» PROBLEM STATEMENT:
All entries must be repeated exactly. No picture should appear in the result.
(TASK MATERIAL Opens)
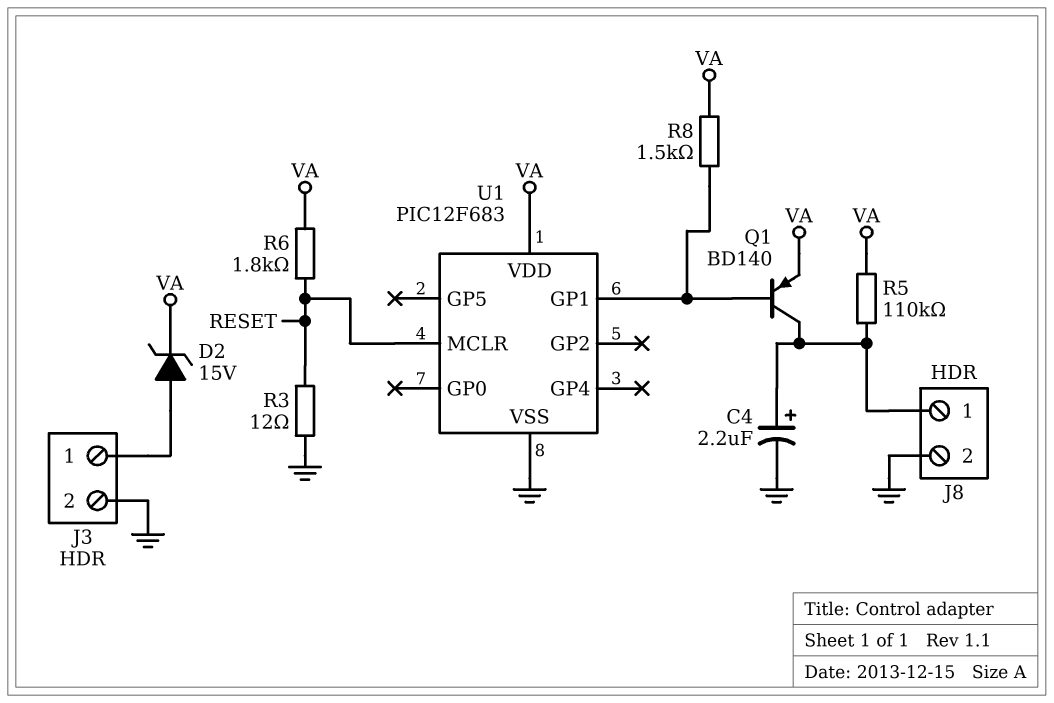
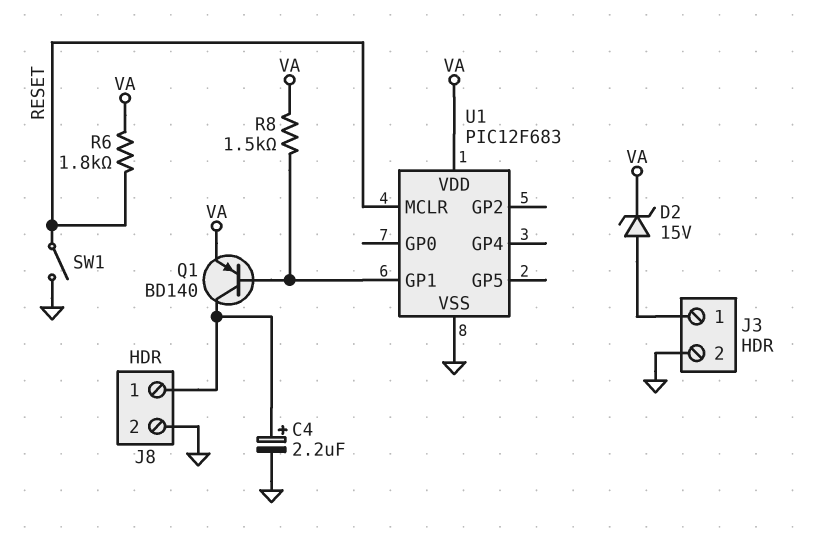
R3: 12 (GND, RESET) -> none
R5: 110k (J8/1, VA) -> none
SW1: none -> switch (GND, RESET)

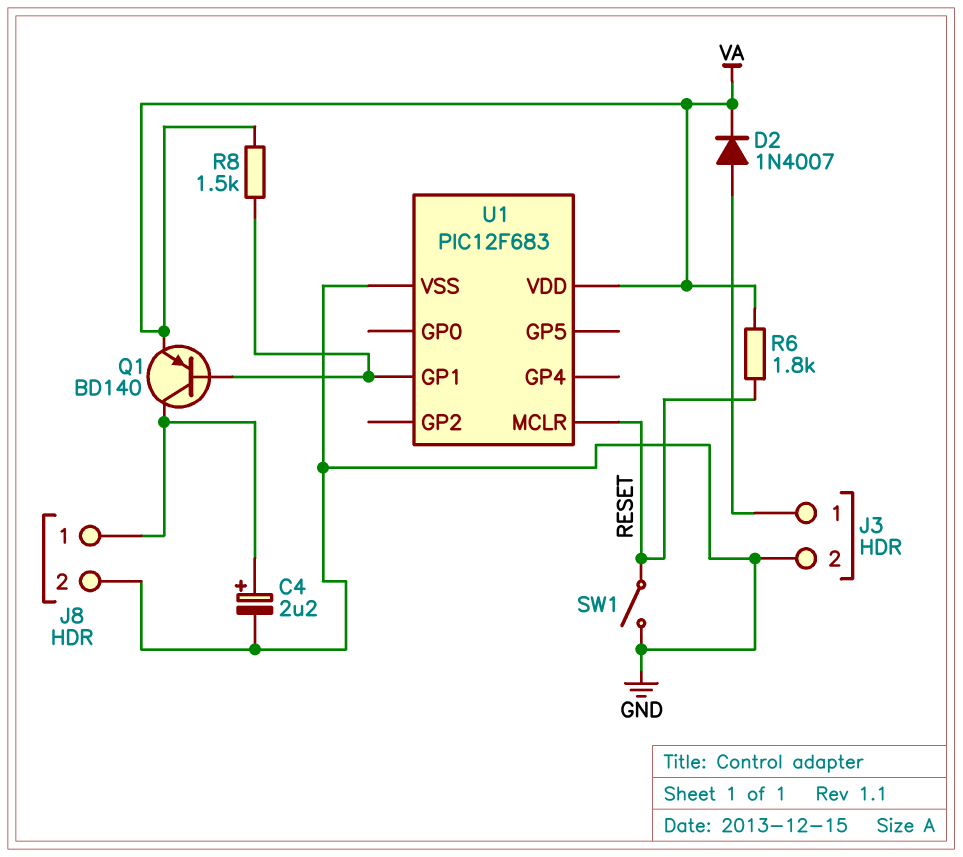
D2: zener 15V (A J3/1, K VA) -> diode 1N4007 (A J3/1, K VA)

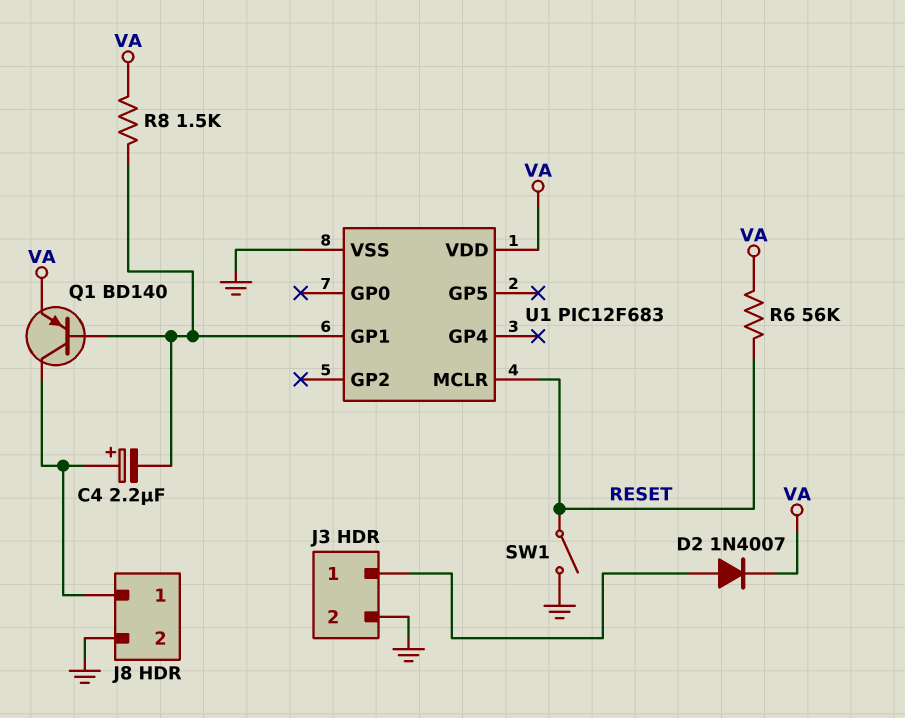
C4: 2.2uF (plus J8/1, minus GND) -> 2.2uF (plus J8/1, minus U1/GP1)
R6: 1.8k (RESET, VA) -> 56k (RESET, VA)

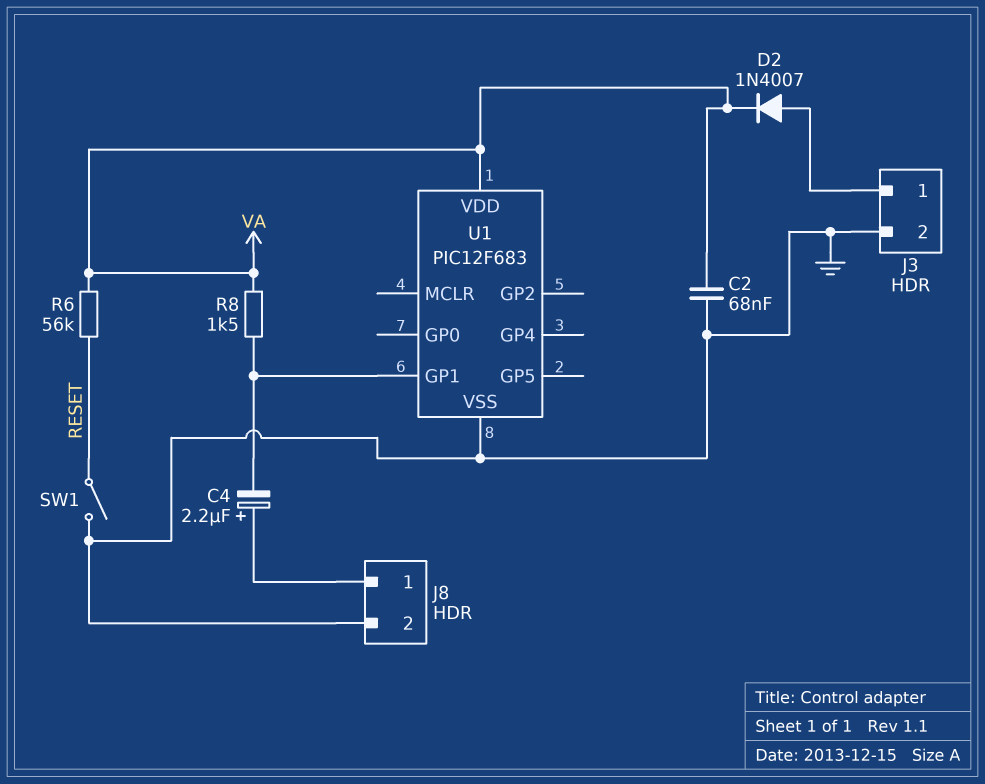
C2: none -> 68nF (GND, VA)
Q1: PNP BD140 (B U1/GP1, C J8/1, E VA) -> none
U1 pin MCLR: RESET -> none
(TASK MATERIAL Closes)
» RESULT FOR THIS EXERCISE:
R3: 12 (GND, RESET) -> none
R5: 110k (J8/1, VA) -> none
SW1: none -> switch (GND, RESET)

D2: zener 15V (A J3/1, K VA) -> diode 1N4007 (A J3/1, K VA)

C4: 2.2uF (plus J8/1, minus GND) -> 2.2uF (plus J8/1, minus U1/GP1)
R6: 1.8k (RESET, VA) -> 56k (RESET, VA)

C2: none -> 68nF (GND, VA)
Q1: PNP BD140 (B U1/GP1, C J8/1, E VA) -> none
U1 pin MCLR: RESET -> none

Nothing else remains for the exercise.